§ **RECORDS**
····················
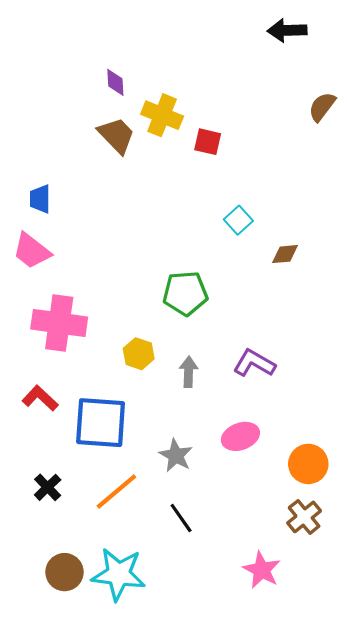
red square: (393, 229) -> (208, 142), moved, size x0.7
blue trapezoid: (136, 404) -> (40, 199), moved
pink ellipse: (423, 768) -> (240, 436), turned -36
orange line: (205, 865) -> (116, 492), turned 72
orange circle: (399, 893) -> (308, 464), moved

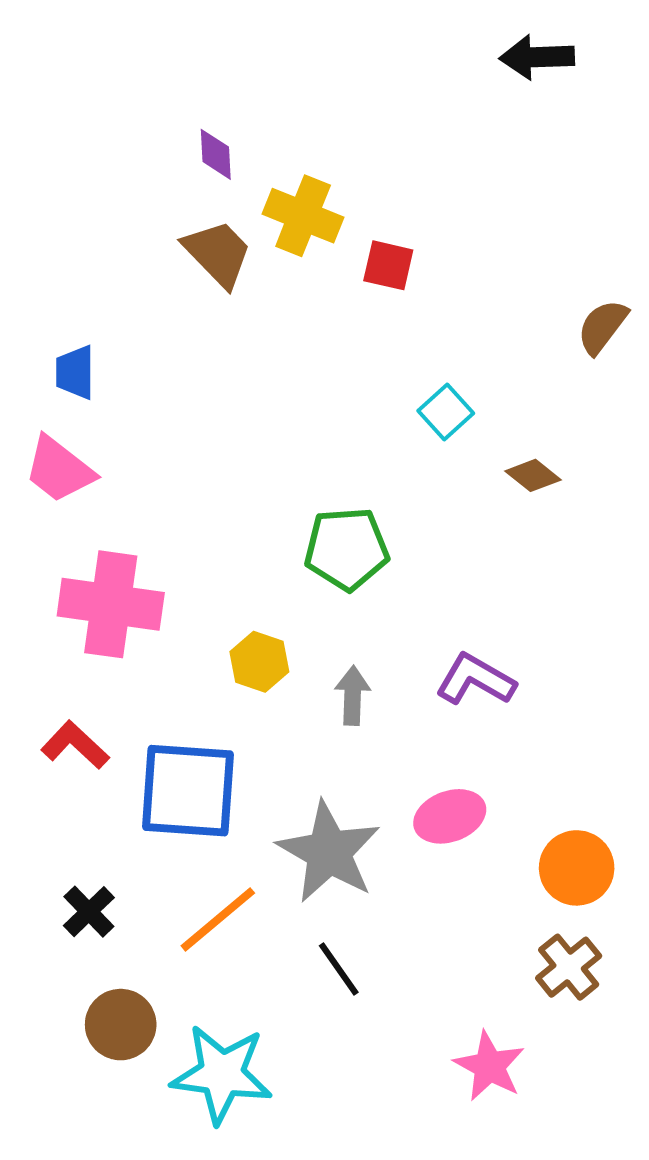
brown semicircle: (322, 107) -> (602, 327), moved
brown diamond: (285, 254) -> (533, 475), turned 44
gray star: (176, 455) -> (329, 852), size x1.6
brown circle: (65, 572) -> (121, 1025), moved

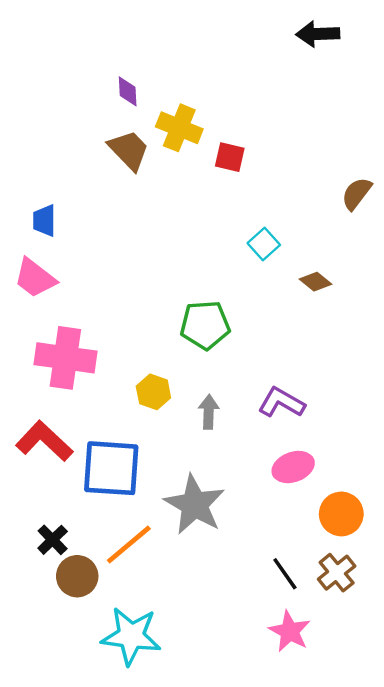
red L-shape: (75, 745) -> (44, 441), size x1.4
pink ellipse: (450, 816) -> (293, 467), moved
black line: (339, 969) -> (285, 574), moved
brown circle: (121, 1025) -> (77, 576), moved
····················
§ **ABOUT THIS TASK**
The line containing "brown semicircle: (322, 107)" marks the end; please output exactly the lines of the listing above from its first line through that line, without pictures.

§ **ANSWER SPACE**
red square: (393, 229) -> (208, 142), moved, size x0.7
blue trapezoid: (136, 404) -> (40, 199), moved
pink ellipse: (423, 768) -> (240, 436), turned -36
orange line: (205, 865) -> (116, 492), turned 72
orange circle: (399, 893) -> (308, 464), moved

brown semicircle: (322, 107) -> (602, 327), moved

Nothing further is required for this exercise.